[Opening Entries supplied section]
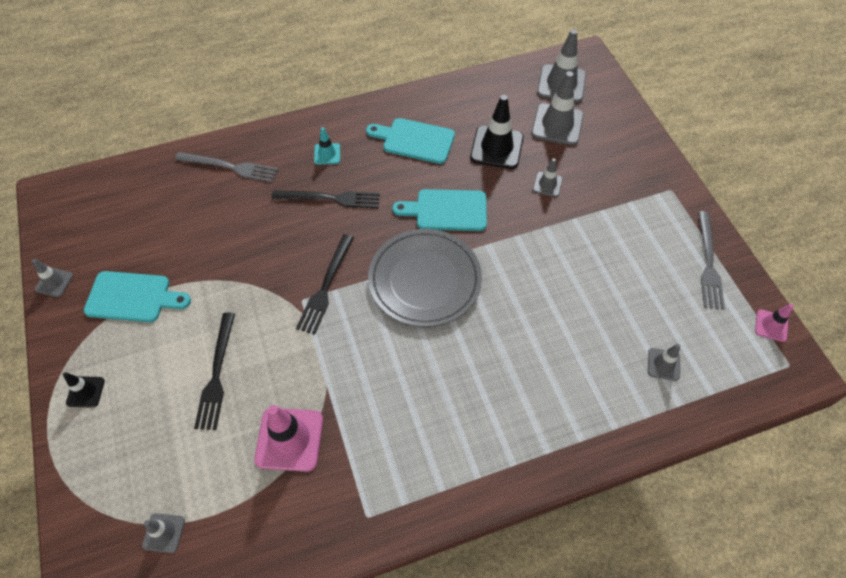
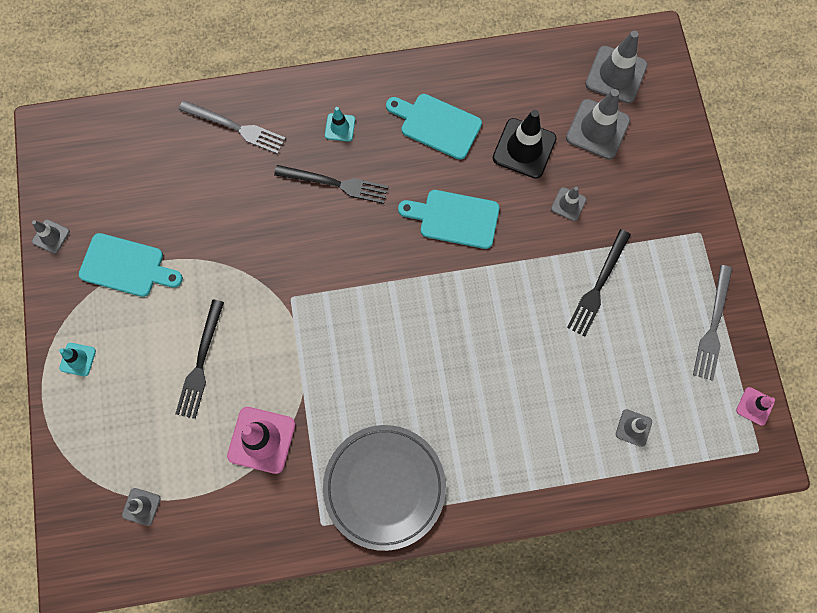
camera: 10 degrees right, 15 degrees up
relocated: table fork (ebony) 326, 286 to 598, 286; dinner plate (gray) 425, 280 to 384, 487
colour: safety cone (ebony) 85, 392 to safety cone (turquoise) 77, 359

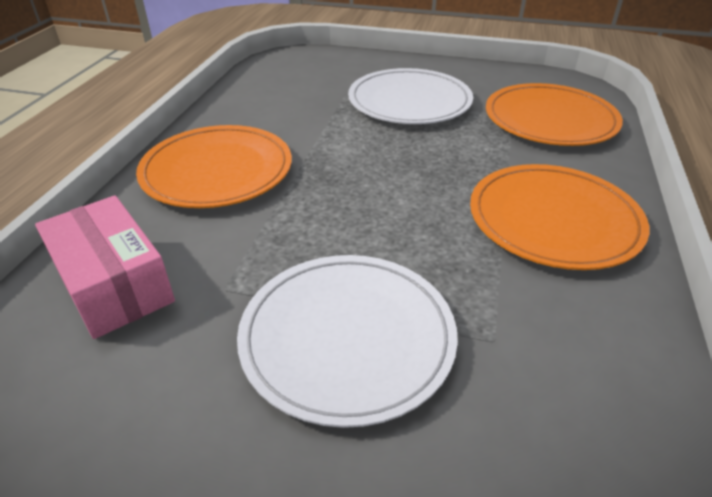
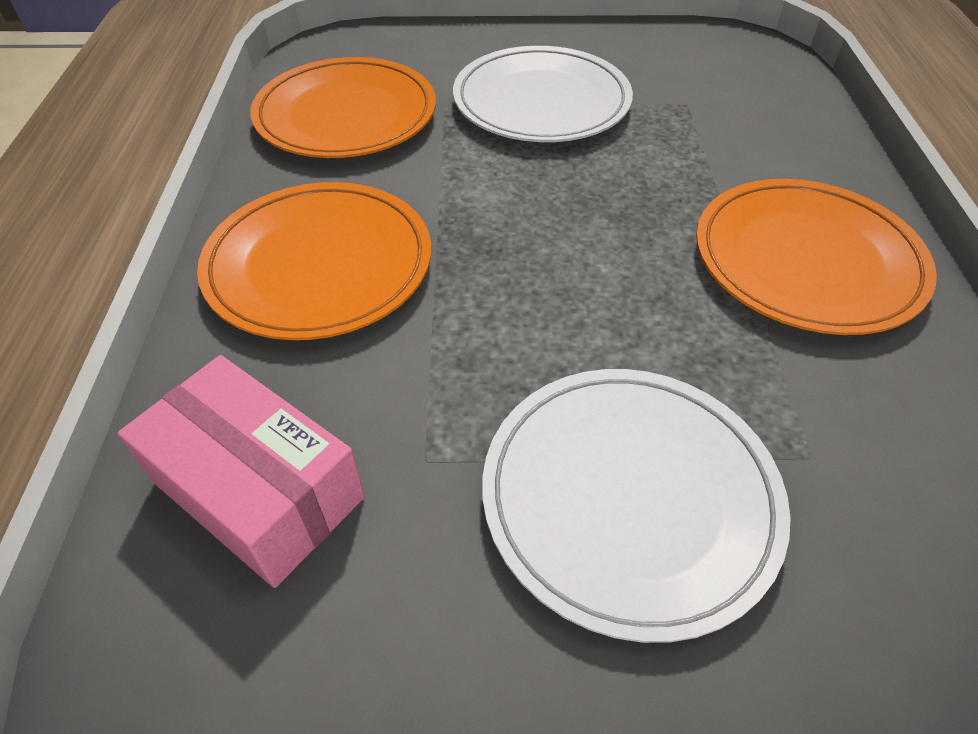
camera: 15 degrees left, 10 degrees up
relocated: dinner plate (bright orange) 550, 120 to 346, 115

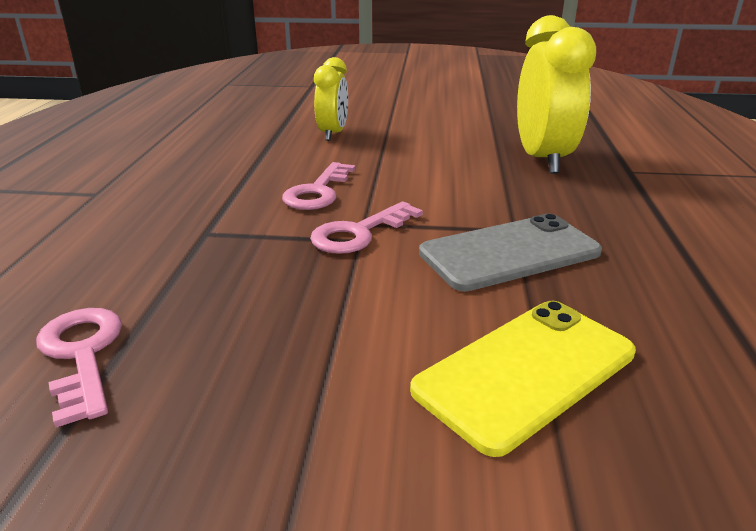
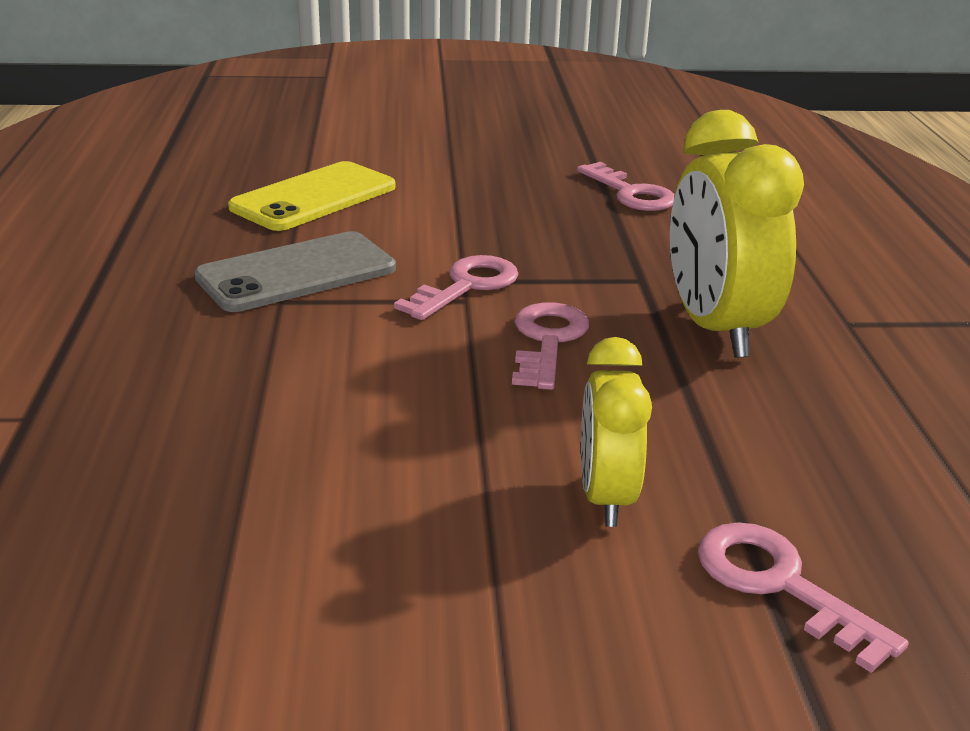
camera: 170 degrees right, 0 degrees up
appeared: latchkey (rosy) 780, 585
relocated: clock (golden) 542, 159 to 715, 328

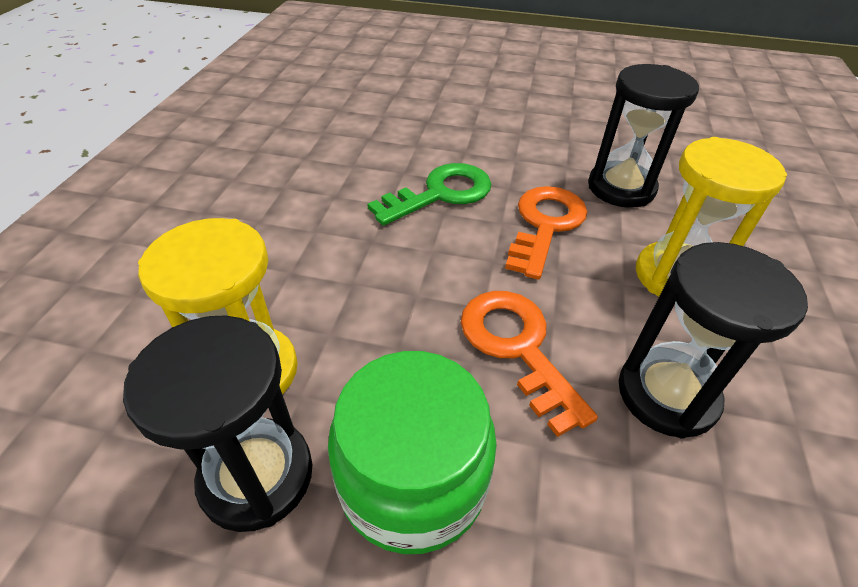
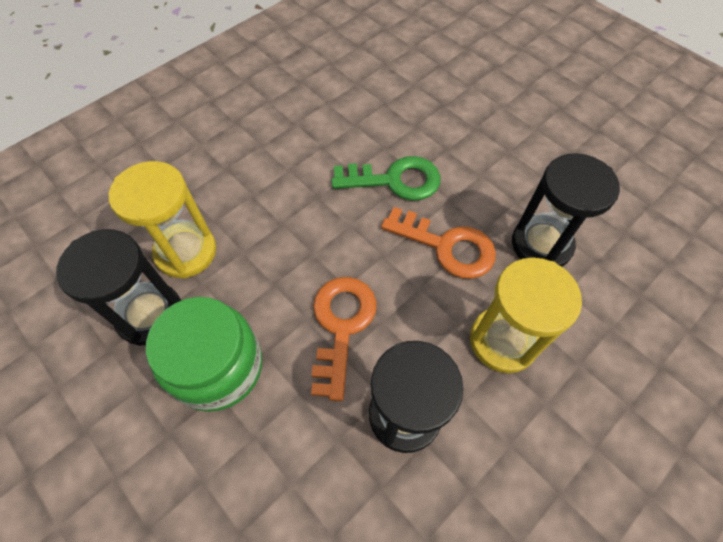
camera: 35 degrees right, 15 degrees up
spun: latchkey (bright orange) 545, 225 = 446, 246 60 degrees clockwise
[Closing Entries supplied section]
What is required -
Please print the span that begins at the line holding "relocated: dinner plate" and ends at the last line of the data, both ends included, with no pictures.

Answer space -
relocated: dinner plate (bright orange) 550, 120 to 346, 115

camera: 170 degrees right, 0 degrees up
appeared: latchkey (rosy) 780, 585
relocated: clock (golden) 542, 159 to 715, 328

camera: 35 degrees right, 15 degrees up
spun: latchkey (bright orange) 545, 225 = 446, 246 60 degrees clockwise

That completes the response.